Segment Open

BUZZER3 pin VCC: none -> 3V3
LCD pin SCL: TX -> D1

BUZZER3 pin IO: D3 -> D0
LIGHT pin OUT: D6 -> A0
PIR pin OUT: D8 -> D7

Segment Closed
Segment Open

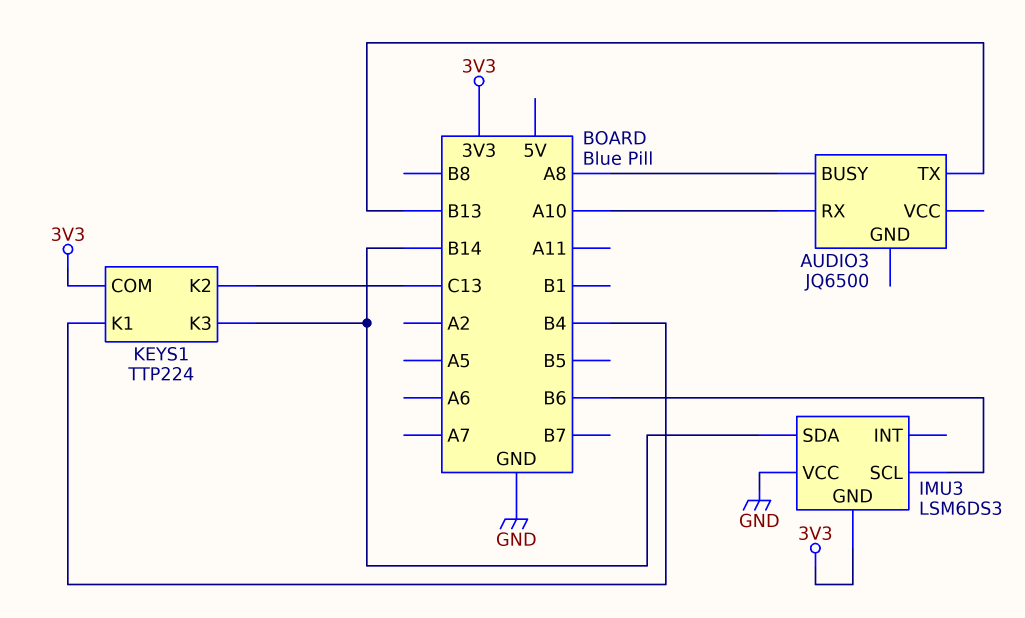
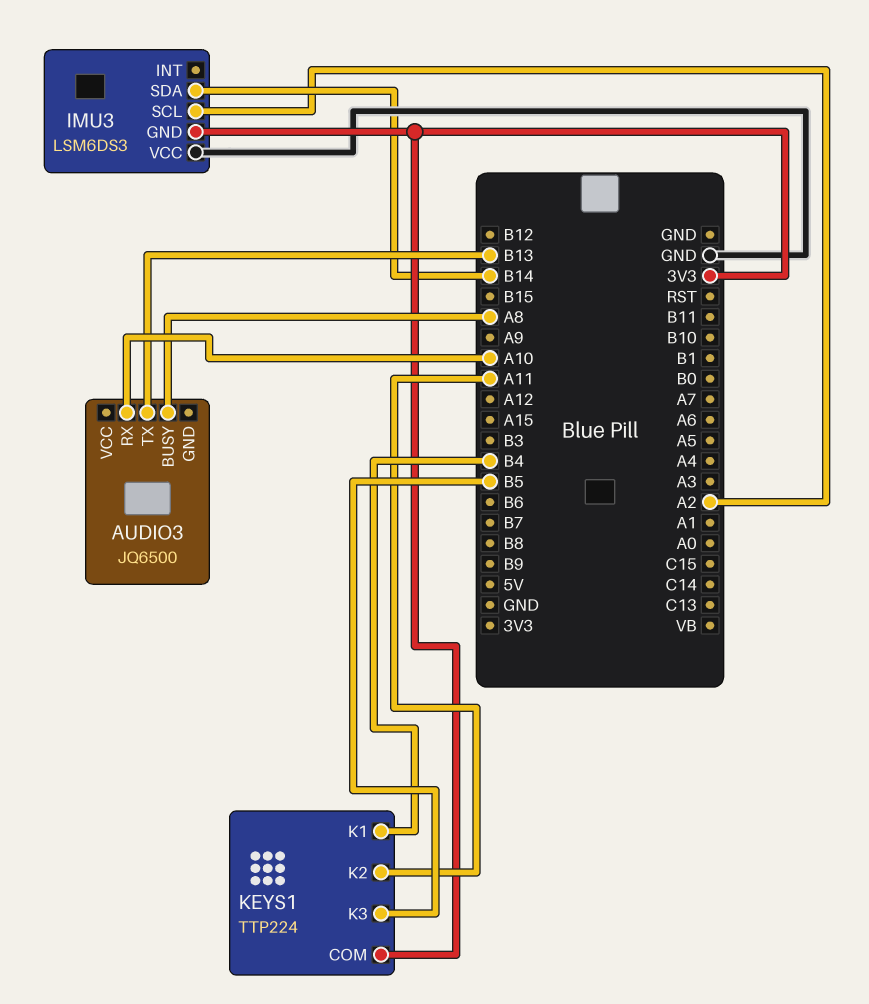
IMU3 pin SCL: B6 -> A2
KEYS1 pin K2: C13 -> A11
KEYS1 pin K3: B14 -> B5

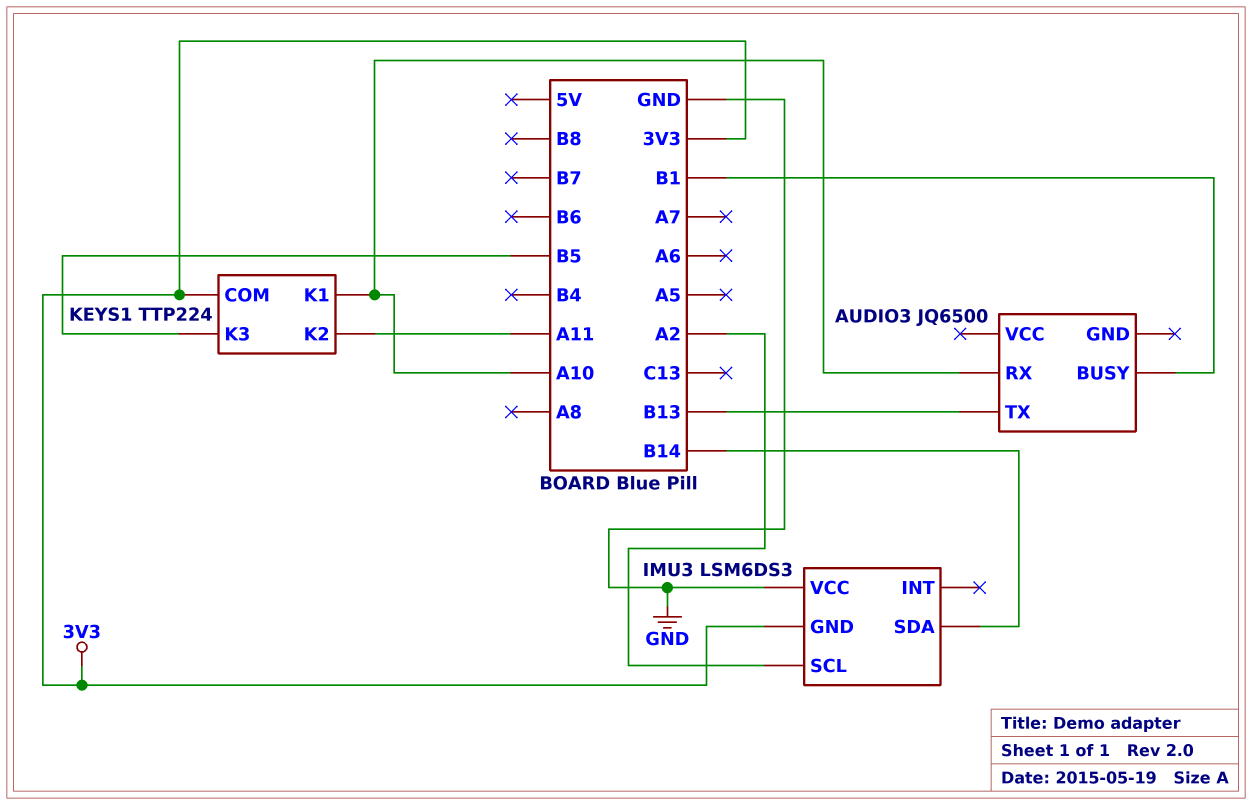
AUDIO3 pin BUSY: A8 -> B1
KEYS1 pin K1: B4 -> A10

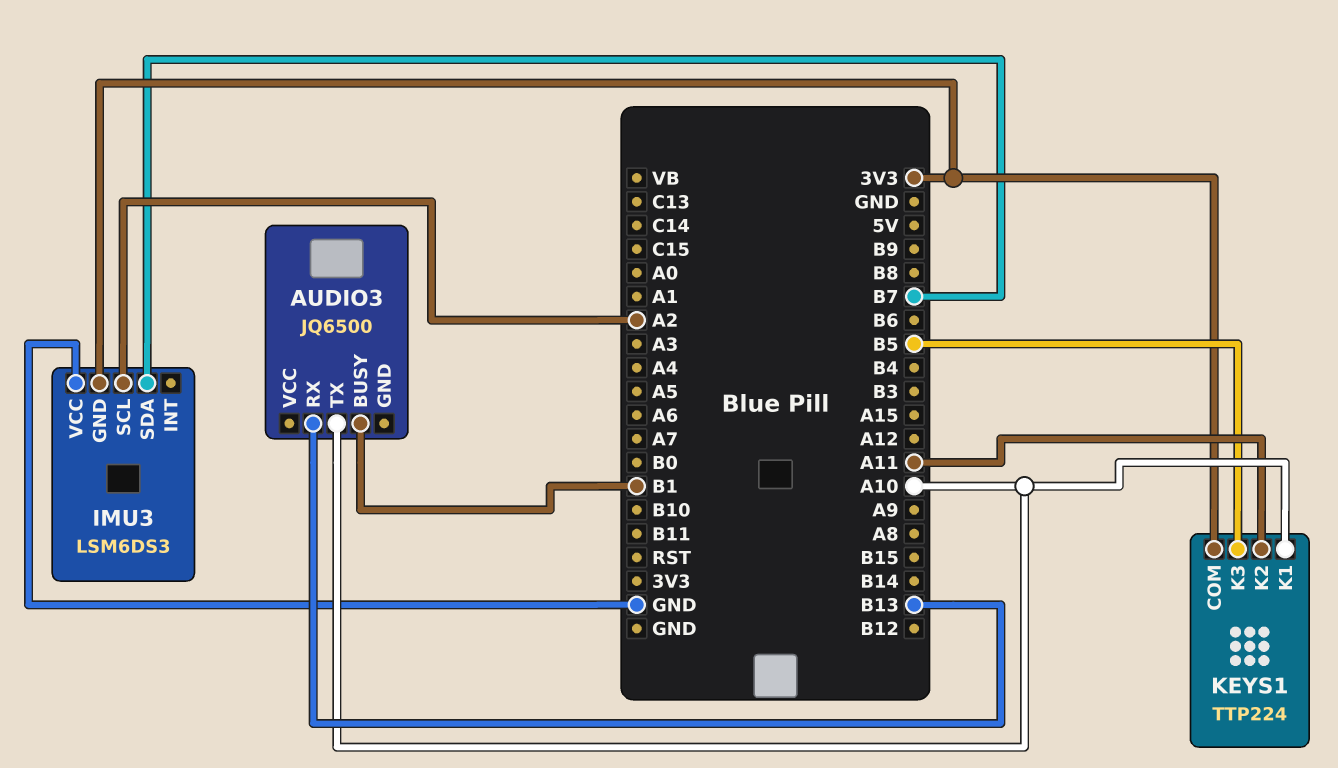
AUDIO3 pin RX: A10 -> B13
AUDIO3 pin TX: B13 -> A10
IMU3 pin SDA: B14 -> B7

Segment Closed
Segment Open

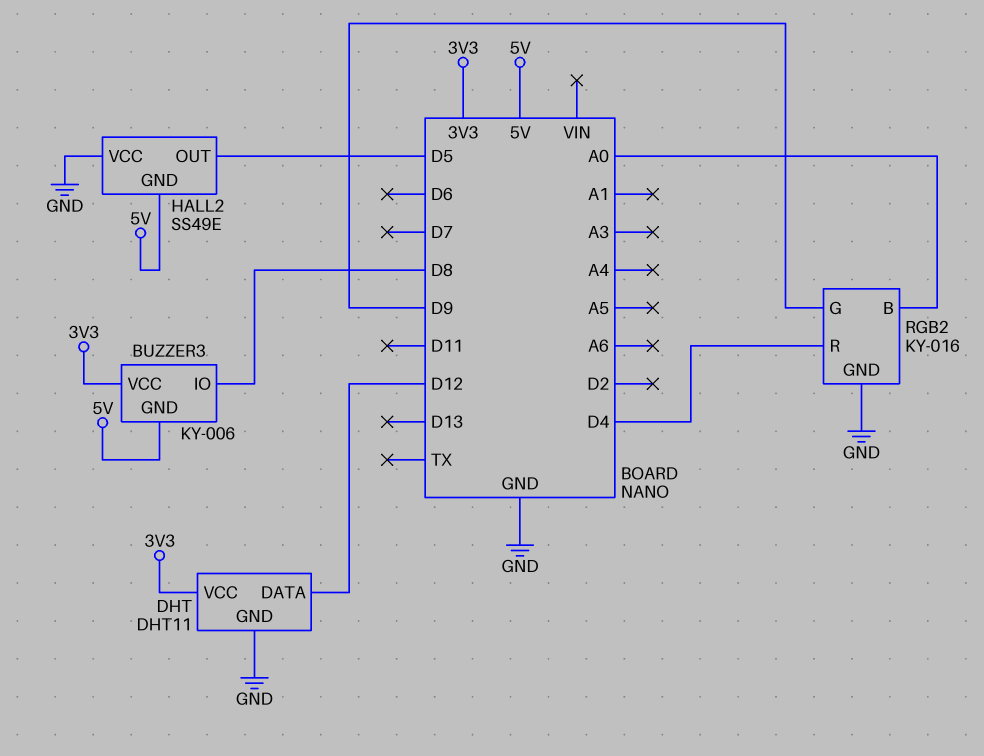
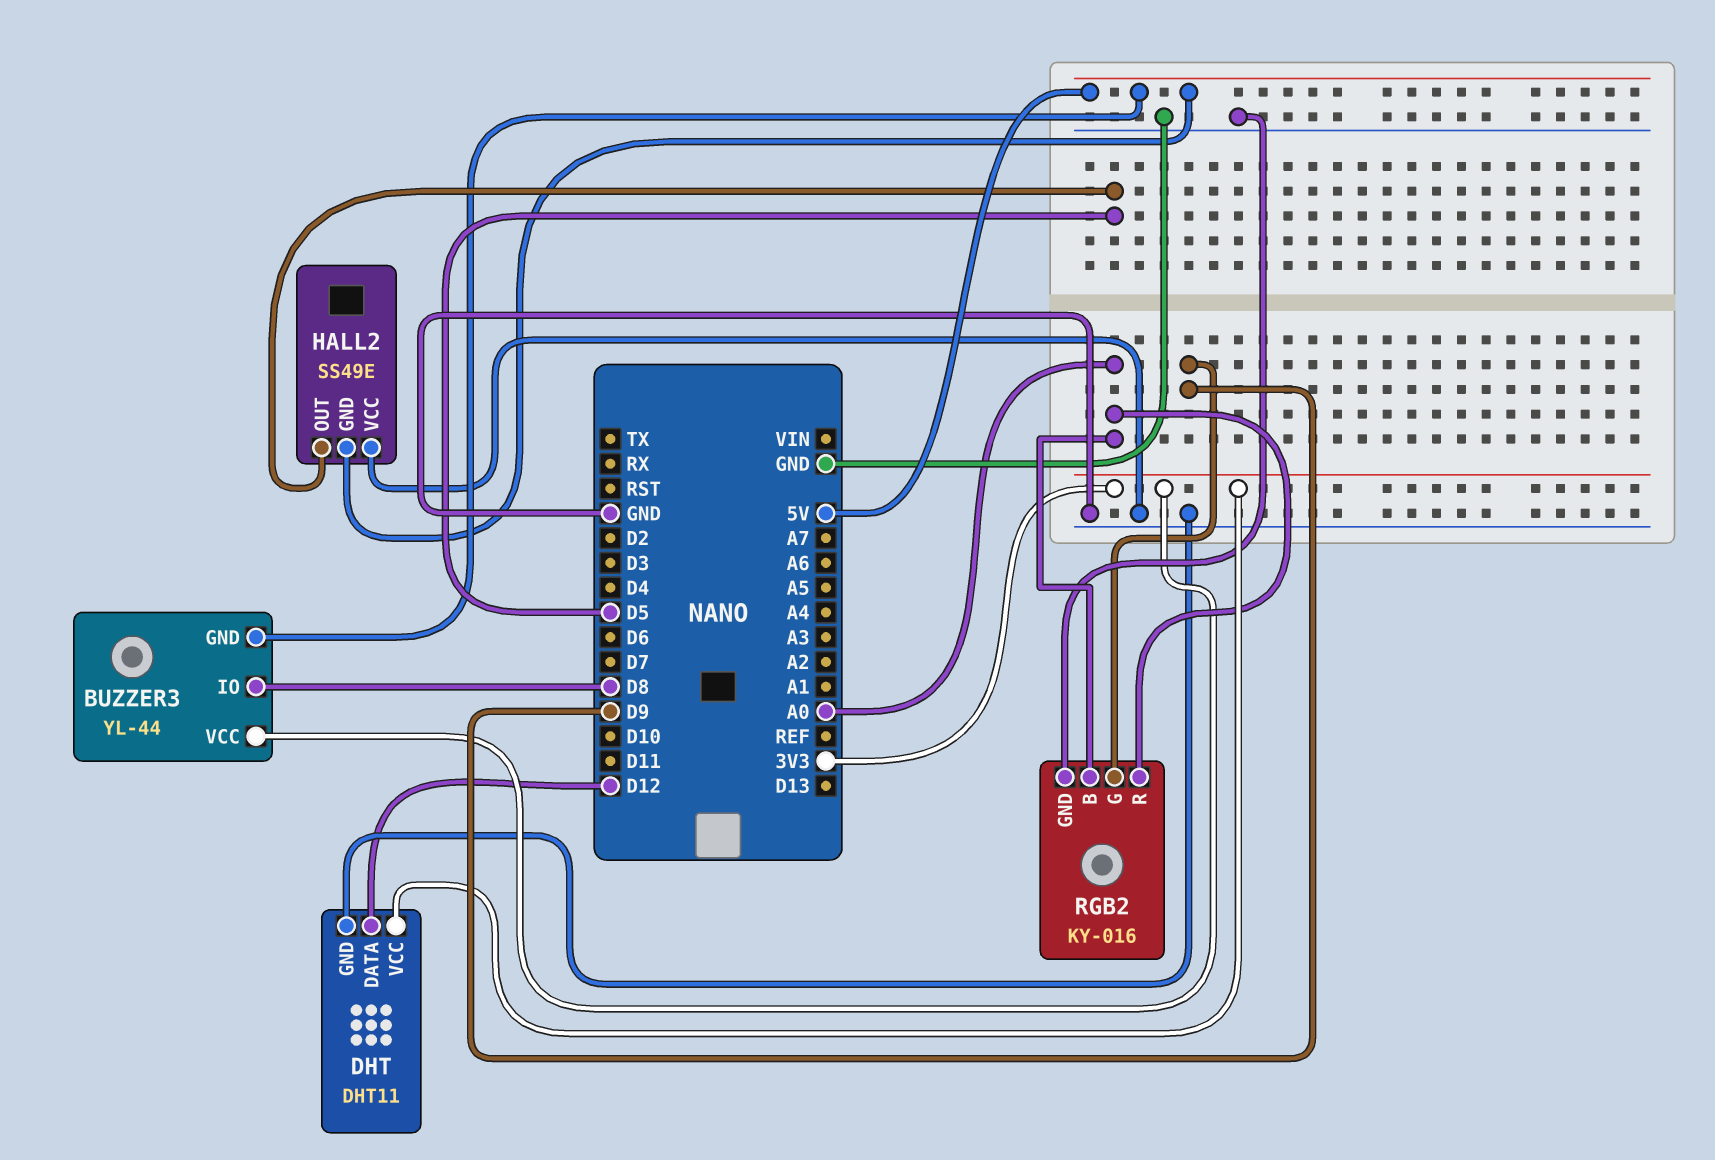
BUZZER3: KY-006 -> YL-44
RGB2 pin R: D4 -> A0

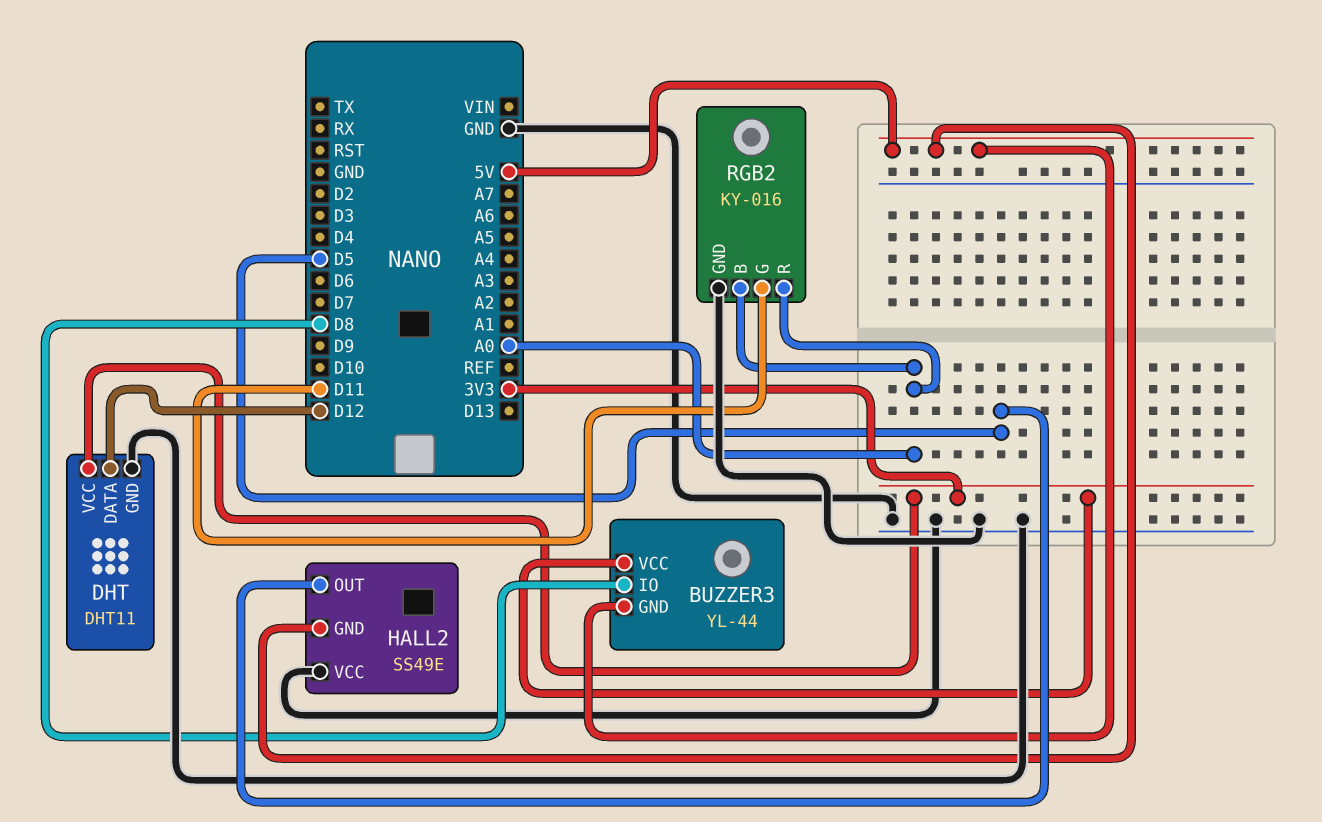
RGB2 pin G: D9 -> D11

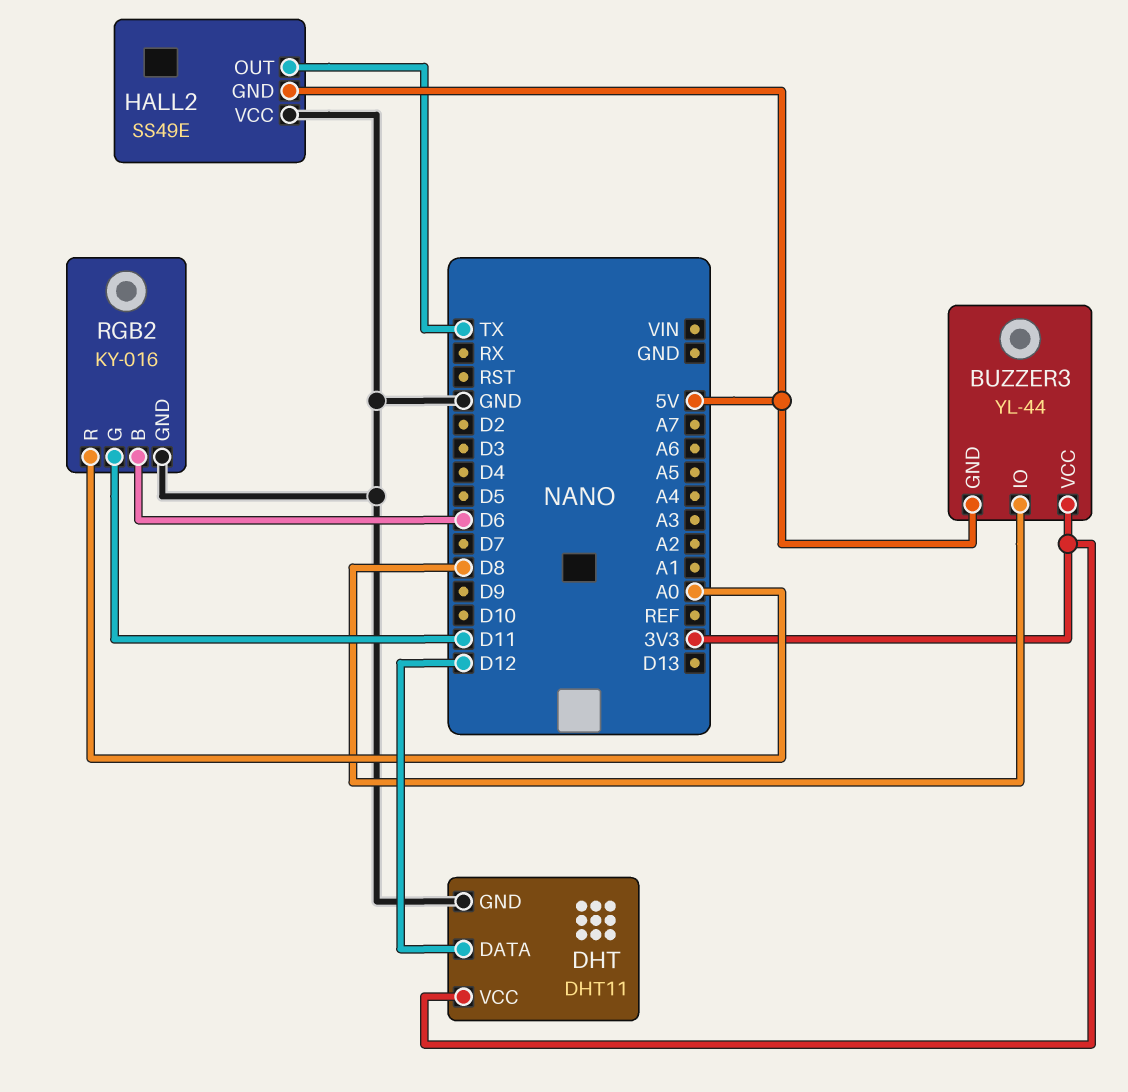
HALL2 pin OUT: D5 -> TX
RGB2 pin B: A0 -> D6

Segment Closed

* [PROBLEM REQUIREMENTS]:
Starting at the line with "BUZZER3 pin VCC: none -> 3V3" and ending at the line with "PIR pin OUT: D8 -> D7", print each line of the listing above exactly, with no other lines.

* [ANSWER BELOW]:
BUZZER3 pin VCC: none -> 3V3
LCD pin SCL: TX -> D1

BUZZER3 pin IO: D3 -> D0
LIGHT pin OUT: D6 -> A0
PIR pin OUT: D8 -> D7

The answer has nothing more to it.